* _WORK INSTRUCTIONS_: Turn the stretch of the records from the line containing "blue arrow: moved 5" through the line containing "orange trapezoid: rotated" into a JSON list of strings, one string per line, with blank lines left out. Omit the picture lines from the answer.

╔══

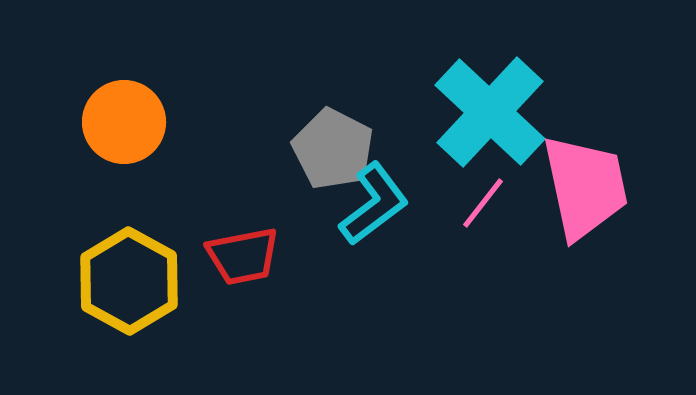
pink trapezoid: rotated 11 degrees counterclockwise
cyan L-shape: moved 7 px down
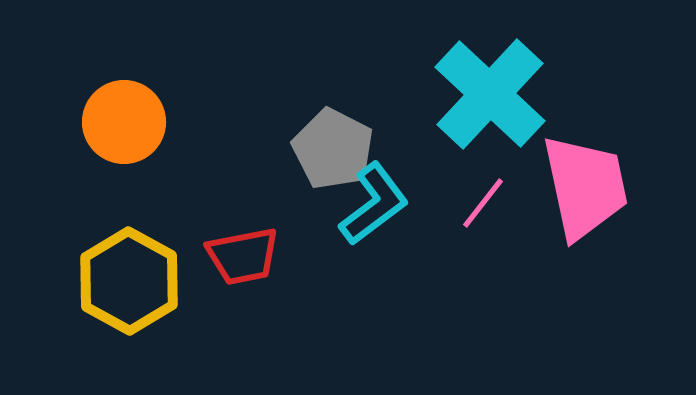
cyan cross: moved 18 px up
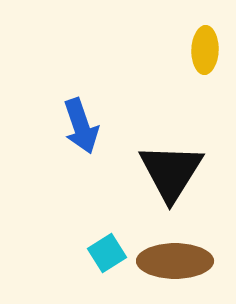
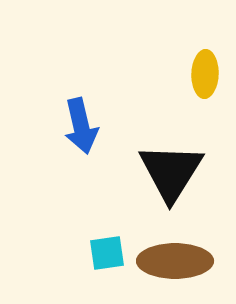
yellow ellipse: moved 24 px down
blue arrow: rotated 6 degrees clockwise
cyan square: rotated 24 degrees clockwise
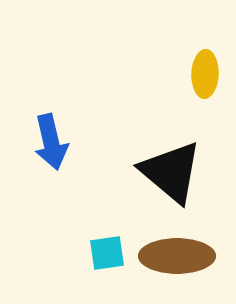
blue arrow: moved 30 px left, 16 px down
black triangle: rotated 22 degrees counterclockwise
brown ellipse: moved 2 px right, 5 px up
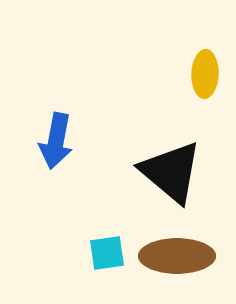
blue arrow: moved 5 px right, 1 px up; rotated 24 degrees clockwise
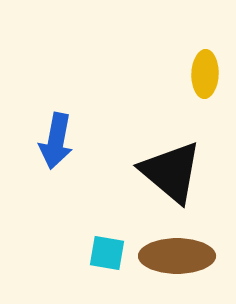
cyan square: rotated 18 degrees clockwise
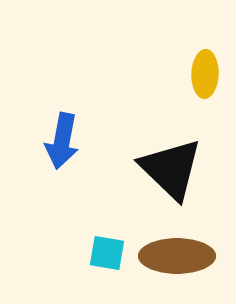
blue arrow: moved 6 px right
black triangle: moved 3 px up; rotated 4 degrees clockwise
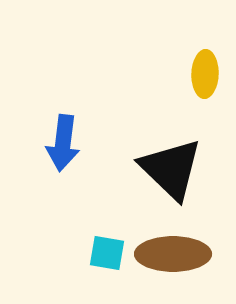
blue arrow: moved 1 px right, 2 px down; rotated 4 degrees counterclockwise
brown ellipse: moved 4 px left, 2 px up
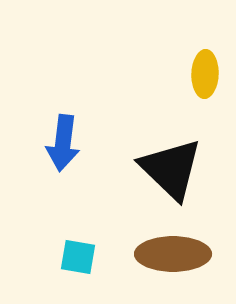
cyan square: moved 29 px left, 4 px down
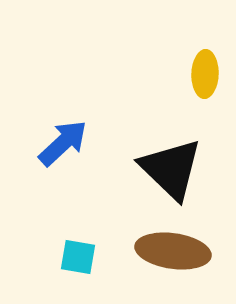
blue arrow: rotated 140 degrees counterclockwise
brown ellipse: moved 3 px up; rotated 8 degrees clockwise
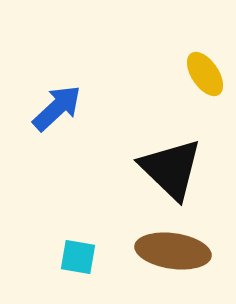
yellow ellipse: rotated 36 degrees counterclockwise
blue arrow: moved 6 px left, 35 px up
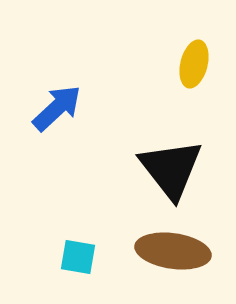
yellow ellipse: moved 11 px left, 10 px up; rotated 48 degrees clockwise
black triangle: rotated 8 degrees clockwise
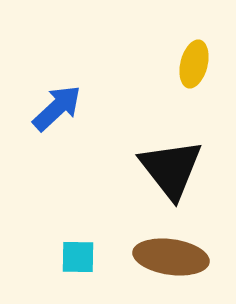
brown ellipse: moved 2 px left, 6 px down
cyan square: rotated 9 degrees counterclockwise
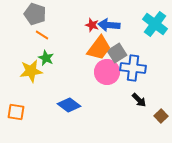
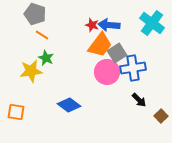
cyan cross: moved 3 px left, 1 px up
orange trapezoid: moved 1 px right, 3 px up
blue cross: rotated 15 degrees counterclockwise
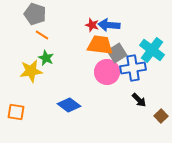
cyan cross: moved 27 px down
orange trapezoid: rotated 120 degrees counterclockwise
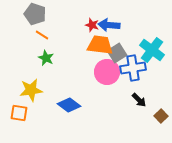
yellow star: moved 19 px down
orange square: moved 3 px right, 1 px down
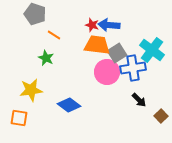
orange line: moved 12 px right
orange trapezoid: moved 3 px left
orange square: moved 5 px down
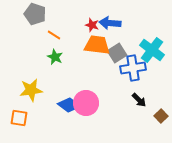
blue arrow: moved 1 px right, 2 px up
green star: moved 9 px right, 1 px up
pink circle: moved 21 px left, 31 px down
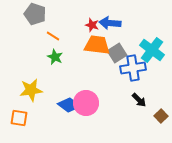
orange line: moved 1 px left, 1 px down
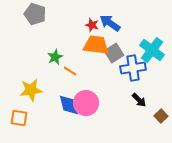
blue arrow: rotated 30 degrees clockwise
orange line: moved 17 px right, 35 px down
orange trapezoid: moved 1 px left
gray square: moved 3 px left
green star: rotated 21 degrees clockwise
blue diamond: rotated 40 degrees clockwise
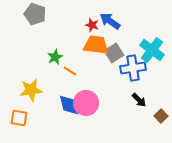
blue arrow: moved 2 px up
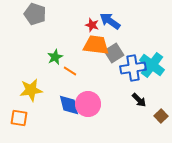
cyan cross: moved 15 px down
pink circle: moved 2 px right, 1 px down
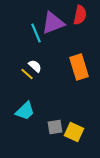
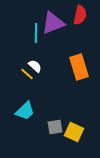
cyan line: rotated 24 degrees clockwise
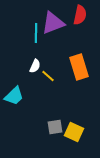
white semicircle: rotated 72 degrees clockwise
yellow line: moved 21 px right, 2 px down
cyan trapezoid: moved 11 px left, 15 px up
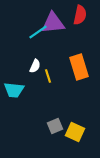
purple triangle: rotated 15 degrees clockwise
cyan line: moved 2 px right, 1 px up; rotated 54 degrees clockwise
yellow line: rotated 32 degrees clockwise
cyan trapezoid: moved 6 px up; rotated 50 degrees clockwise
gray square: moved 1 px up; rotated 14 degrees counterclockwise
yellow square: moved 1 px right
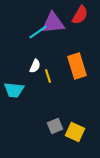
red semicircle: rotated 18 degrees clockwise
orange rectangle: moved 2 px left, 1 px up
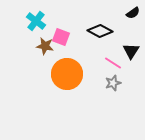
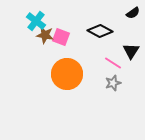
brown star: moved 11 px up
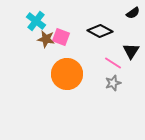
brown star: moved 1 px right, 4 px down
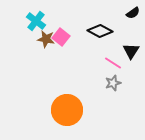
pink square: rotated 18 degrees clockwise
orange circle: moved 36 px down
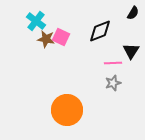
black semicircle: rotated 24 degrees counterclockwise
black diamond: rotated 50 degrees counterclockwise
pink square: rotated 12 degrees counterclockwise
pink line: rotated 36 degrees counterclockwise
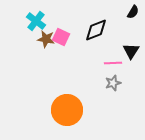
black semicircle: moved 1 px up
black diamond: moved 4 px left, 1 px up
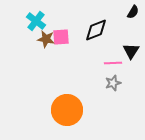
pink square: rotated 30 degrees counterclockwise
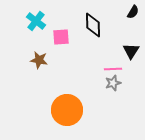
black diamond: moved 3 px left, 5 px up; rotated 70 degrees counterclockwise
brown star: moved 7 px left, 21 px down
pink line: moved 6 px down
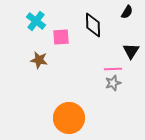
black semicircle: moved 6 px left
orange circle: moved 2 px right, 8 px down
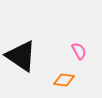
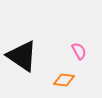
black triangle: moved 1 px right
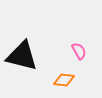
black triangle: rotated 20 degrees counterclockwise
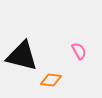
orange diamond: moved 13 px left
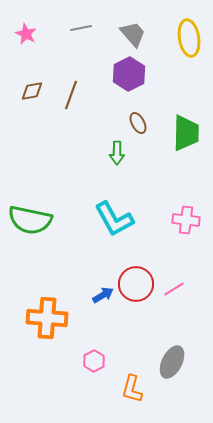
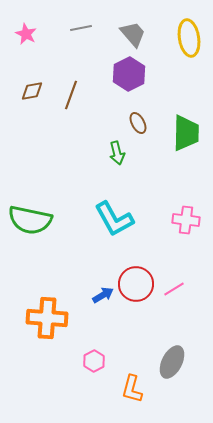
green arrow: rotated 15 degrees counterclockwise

╚══

* _WRITTEN RESPONSE_:
[
  "blue arrow: moved 5 px right, 1 px up; rotated 24 degrees clockwise",
  "cyan square: rotated 18 degrees clockwise",
  "blue arrow: moved 6 px right",
  "black triangle: moved 3 px up; rotated 4 degrees clockwise",
  "blue arrow: moved 1 px right, 2 px down; rotated 4 degrees counterclockwise",
  "brown ellipse: moved 4 px left, 2 px up",
  "cyan square: moved 29 px left, 4 px down",
  "blue arrow: rotated 140 degrees counterclockwise",
  "brown ellipse: moved 3 px up; rotated 8 degrees clockwise",
  "yellow ellipse: rotated 36 degrees counterclockwise",
  "blue arrow: moved 6 px left, 35 px up",
  "yellow ellipse: moved 11 px left, 10 px up; rotated 48 degrees clockwise",
  "black triangle: rotated 8 degrees clockwise",
  "brown ellipse: moved 2 px left, 6 px down",
  "cyan square: rotated 9 degrees counterclockwise",
  "cyan cross: moved 3 px left, 1 px up",
  "orange trapezoid: moved 1 px right, 3 px up",
  "blue cross: rotated 15 degrees counterclockwise",
  "cyan cross: moved 27 px down",
  "orange trapezoid: rotated 120 degrees counterclockwise"
]